* [WORK REQUEST] For each line below that contains the word "none", make a copy.

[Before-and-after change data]
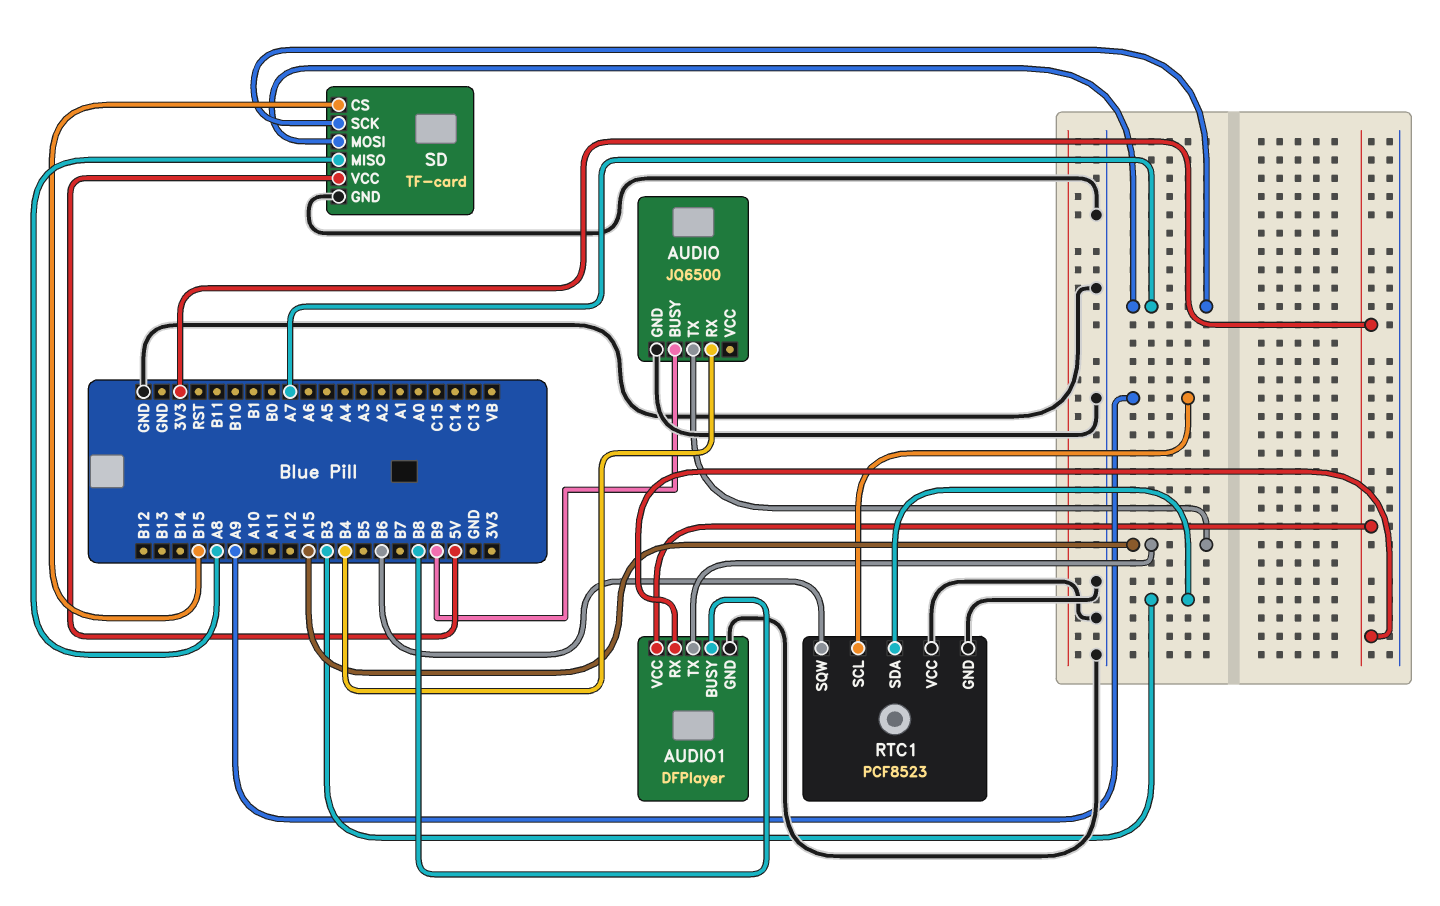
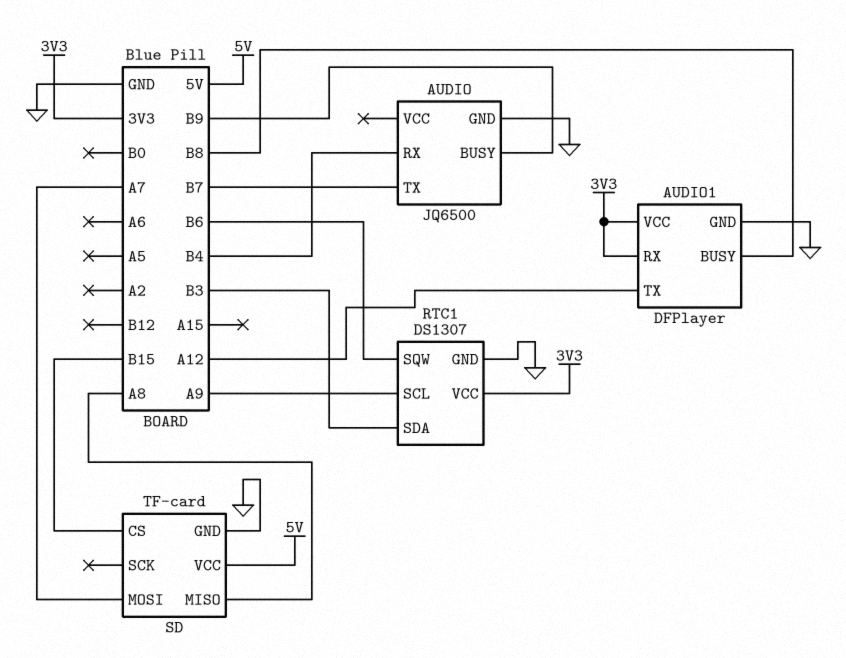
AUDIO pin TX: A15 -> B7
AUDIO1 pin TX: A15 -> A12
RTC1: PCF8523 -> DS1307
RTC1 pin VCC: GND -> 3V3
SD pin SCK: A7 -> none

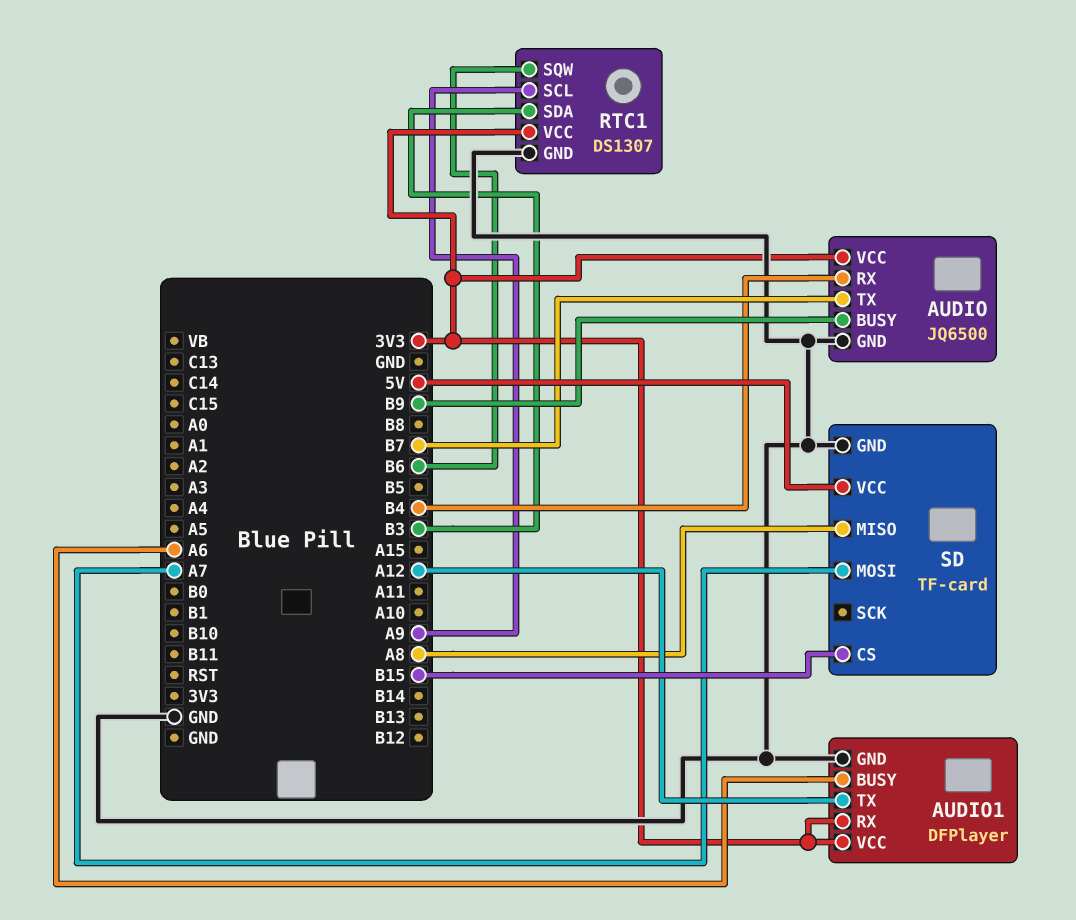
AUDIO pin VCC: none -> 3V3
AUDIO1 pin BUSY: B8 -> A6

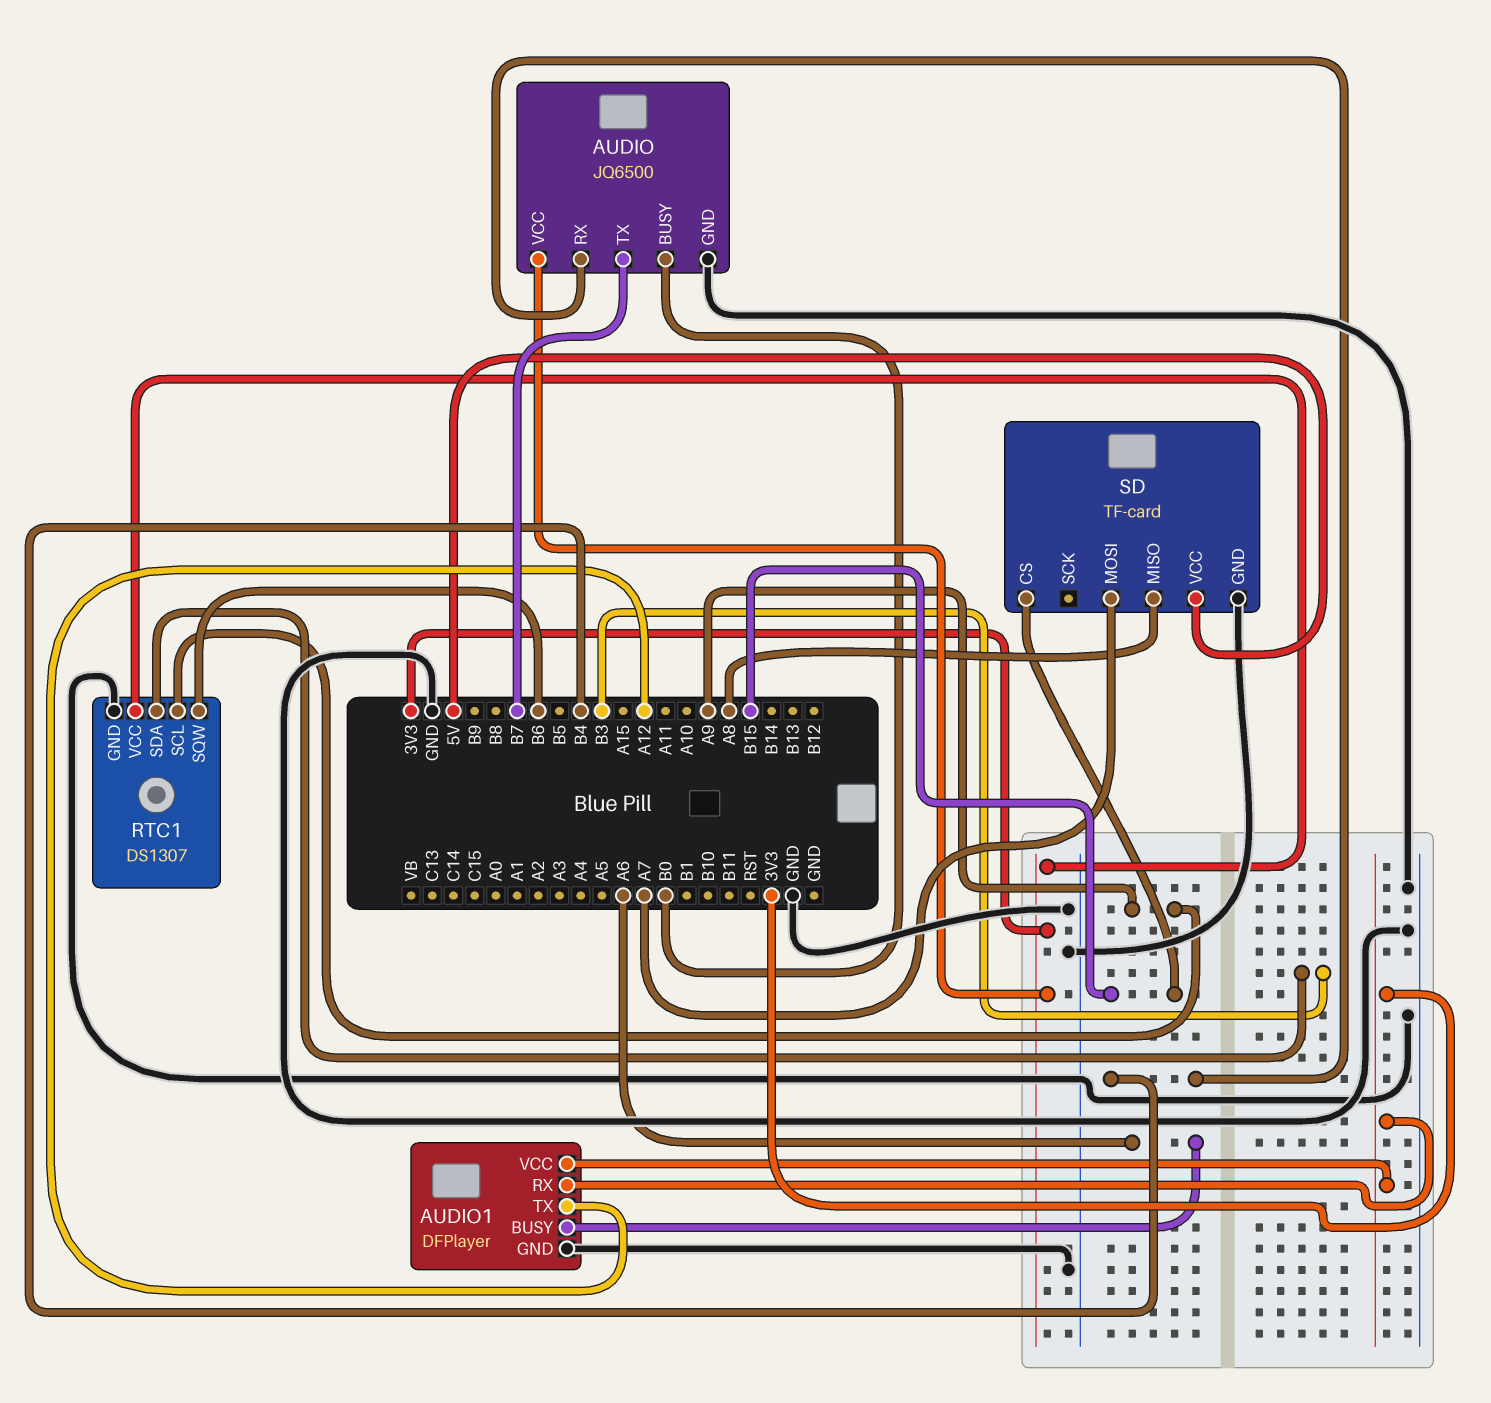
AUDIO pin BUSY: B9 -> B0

* [REPLY]
SD pin SCK: A7 -> none
AUDIO pin VCC: none -> 3V3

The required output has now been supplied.